[[ DATA open ]]

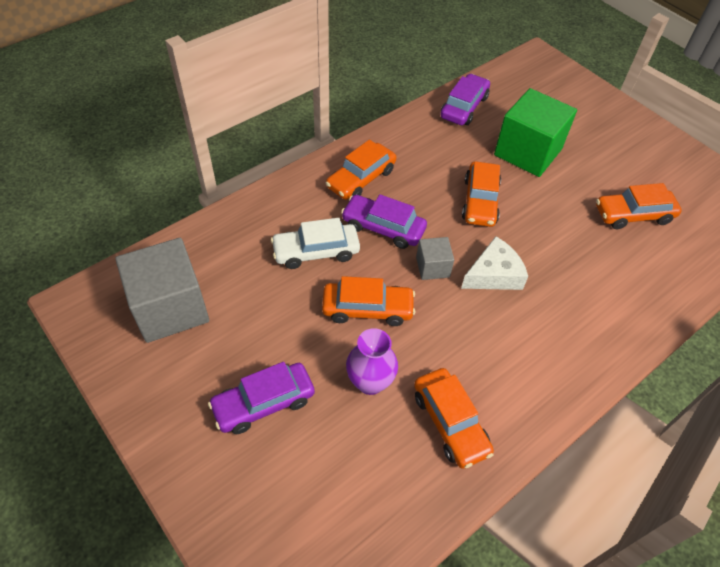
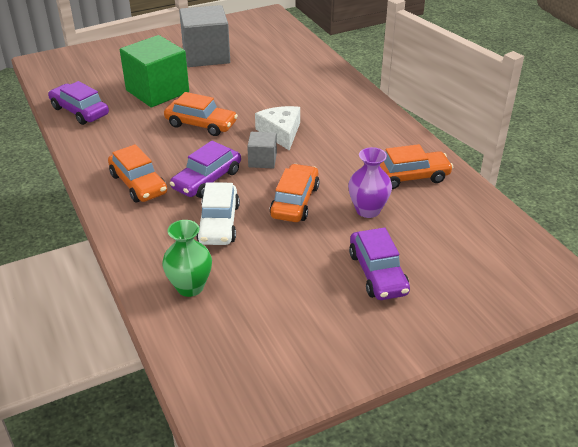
camera: 75 degrees left, 15 degrees down
(170, 308) = (253, 332): grey cube -> grey cube (206, 55)
(223, 250) = (190, 287): none -> green vase
(633, 215) = (247, 62): orange car -> none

[[ DATA closed ]]

- [PROBLEM TO WORK ON]
Nothing but the lines from the one with "(170, 308) = (253, 332): grey" through the final line of the data above should be output, exactly as written.

- [EXERCISE ANSWER]
(170, 308) = (253, 332): grey cube -> grey cube (206, 55)
(223, 250) = (190, 287): none -> green vase
(633, 215) = (247, 62): orange car -> none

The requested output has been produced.